[Extracted records]
----------
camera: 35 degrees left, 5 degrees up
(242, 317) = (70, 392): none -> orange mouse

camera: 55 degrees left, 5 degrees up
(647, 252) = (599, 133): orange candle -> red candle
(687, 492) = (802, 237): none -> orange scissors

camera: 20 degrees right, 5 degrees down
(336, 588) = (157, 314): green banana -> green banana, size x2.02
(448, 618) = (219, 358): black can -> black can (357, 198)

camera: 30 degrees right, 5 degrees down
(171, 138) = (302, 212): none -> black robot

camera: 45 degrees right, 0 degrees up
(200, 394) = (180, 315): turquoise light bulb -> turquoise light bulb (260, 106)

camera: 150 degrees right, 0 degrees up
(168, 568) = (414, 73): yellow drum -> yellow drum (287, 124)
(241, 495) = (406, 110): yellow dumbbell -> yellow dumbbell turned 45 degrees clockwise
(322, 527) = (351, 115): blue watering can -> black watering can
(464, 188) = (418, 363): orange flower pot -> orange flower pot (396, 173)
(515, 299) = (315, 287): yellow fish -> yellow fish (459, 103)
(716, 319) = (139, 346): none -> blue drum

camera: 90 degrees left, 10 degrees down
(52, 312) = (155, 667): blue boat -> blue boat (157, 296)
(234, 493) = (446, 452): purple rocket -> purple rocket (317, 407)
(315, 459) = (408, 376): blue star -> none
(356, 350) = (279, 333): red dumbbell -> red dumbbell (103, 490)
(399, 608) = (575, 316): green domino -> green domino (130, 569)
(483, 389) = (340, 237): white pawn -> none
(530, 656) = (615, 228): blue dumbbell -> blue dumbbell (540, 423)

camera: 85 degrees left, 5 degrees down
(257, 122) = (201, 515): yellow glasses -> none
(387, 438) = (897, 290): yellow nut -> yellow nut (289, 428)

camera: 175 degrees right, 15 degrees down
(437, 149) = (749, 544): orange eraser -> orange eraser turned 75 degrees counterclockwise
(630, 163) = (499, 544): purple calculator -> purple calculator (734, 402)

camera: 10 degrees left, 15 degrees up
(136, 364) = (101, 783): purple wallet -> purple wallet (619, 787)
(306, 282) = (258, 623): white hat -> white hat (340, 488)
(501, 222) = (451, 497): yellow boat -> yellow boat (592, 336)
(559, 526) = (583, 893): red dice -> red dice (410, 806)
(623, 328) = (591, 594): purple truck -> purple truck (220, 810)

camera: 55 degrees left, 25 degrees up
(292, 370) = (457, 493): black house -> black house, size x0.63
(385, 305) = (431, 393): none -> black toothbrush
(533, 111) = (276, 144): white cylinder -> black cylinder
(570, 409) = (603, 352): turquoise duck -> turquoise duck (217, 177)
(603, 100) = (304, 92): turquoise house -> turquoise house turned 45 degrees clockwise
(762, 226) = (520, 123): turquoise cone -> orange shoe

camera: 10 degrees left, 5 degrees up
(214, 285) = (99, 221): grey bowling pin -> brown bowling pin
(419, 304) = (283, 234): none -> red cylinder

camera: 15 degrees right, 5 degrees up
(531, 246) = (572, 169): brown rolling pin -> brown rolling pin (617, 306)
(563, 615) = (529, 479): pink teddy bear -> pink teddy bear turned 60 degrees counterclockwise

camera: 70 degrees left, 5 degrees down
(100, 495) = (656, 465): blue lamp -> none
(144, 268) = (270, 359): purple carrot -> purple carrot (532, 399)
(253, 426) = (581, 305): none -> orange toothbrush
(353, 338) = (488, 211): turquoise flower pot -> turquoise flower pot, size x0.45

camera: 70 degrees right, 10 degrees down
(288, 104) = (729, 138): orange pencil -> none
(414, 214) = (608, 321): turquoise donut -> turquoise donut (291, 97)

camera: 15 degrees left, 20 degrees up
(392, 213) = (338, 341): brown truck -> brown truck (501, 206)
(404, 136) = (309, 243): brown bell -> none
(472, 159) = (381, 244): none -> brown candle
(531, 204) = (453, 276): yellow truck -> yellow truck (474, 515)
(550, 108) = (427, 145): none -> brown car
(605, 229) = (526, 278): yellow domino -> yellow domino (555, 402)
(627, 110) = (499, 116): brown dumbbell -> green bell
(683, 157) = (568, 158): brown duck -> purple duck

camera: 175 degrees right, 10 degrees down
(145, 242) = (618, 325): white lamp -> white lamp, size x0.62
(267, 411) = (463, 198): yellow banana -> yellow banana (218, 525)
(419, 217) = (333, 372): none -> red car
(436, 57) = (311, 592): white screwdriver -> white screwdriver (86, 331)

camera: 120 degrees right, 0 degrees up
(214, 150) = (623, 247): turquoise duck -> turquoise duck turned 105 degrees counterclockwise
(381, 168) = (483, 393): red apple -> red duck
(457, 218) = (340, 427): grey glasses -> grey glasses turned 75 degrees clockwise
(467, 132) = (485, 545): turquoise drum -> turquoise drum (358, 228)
----------
Goal of the exercise -> Only the lines above starting with the one with "(200, 394) = (180, 315): turquoise" and going through the one with "(136, 364) = (101, 783): purple" are to be copied, word for word and with both ends kept.

Expected output ->
(200, 394) = (180, 315): turquoise light bulb -> turquoise light bulb (260, 106)

camera: 150 degrees right, 0 degrees up
(168, 568) = (414, 73): yellow drum -> yellow drum (287, 124)
(241, 495) = (406, 110): yellow dumbbell -> yellow dumbbell turned 45 degrees clockwise
(322, 527) = (351, 115): blue watering can -> black watering can
(464, 188) = (418, 363): orange flower pot -> orange flower pot (396, 173)
(515, 299) = (315, 287): yellow fish -> yellow fish (459, 103)
(716, 319) = (139, 346): none -> blue drum

camera: 90 degrees left, 10 degrees down
(52, 312) = (155, 667): blue boat -> blue boat (157, 296)
(234, 493) = (446, 452): purple rocket -> purple rocket (317, 407)
(315, 459) = (408, 376): blue star -> none
(356, 350) = (279, 333): red dumbbell -> red dumbbell (103, 490)
(399, 608) = (575, 316): green domino -> green domino (130, 569)
(483, 389) = (340, 237): white pawn -> none
(530, 656) = (615, 228): blue dumbbell -> blue dumbbell (540, 423)

camera: 85 degrees left, 5 degrees down
(257, 122) = (201, 515): yellow glasses -> none
(387, 438) = (897, 290): yellow nut -> yellow nut (289, 428)

camera: 175 degrees right, 15 degrees down
(437, 149) = (749, 544): orange eraser -> orange eraser turned 75 degrees counterclockwise
(630, 163) = (499, 544): purple calculator -> purple calculator (734, 402)

camera: 10 degrees left, 15 degrees up
(136, 364) = (101, 783): purple wallet -> purple wallet (619, 787)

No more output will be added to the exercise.